━━━ RECORDS PROVIDED

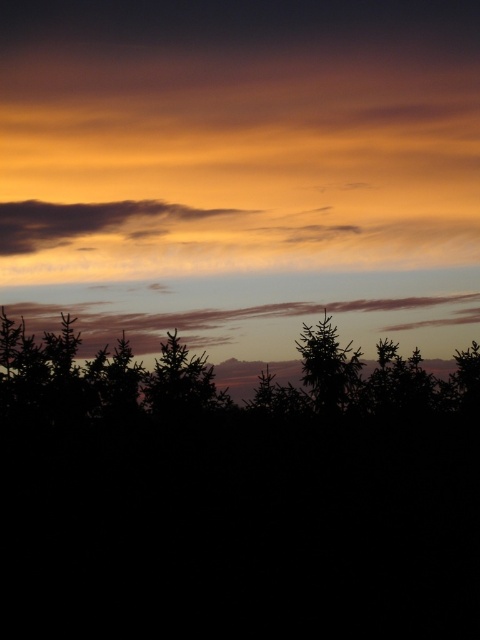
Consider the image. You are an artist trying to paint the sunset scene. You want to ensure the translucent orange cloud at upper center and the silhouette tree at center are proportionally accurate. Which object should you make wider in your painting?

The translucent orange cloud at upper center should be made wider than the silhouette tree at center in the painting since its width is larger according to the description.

━━━━━━
━━━ RECORDS PROVIDED

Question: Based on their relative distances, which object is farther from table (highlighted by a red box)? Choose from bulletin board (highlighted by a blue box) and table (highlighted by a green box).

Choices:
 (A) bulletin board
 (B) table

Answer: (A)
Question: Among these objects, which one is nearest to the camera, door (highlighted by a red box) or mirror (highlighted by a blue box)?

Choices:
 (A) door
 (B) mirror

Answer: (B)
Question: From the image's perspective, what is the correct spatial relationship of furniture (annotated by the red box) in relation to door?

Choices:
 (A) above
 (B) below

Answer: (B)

━━━━━━

▸ EXERCISE AIM
List every line of the data above that contains the word "door". Case counts.

▸ RESPONSE TO THIS EXERCISE
Question: Among these objects, which one is nearest to the camera, door (highlighted by a red box) or mirror (highlighted by a blue box)?
 (A) door
Question: From the image's perspective, what is the correct spatial relationship of furniture (annotated by the red box) in relation to door?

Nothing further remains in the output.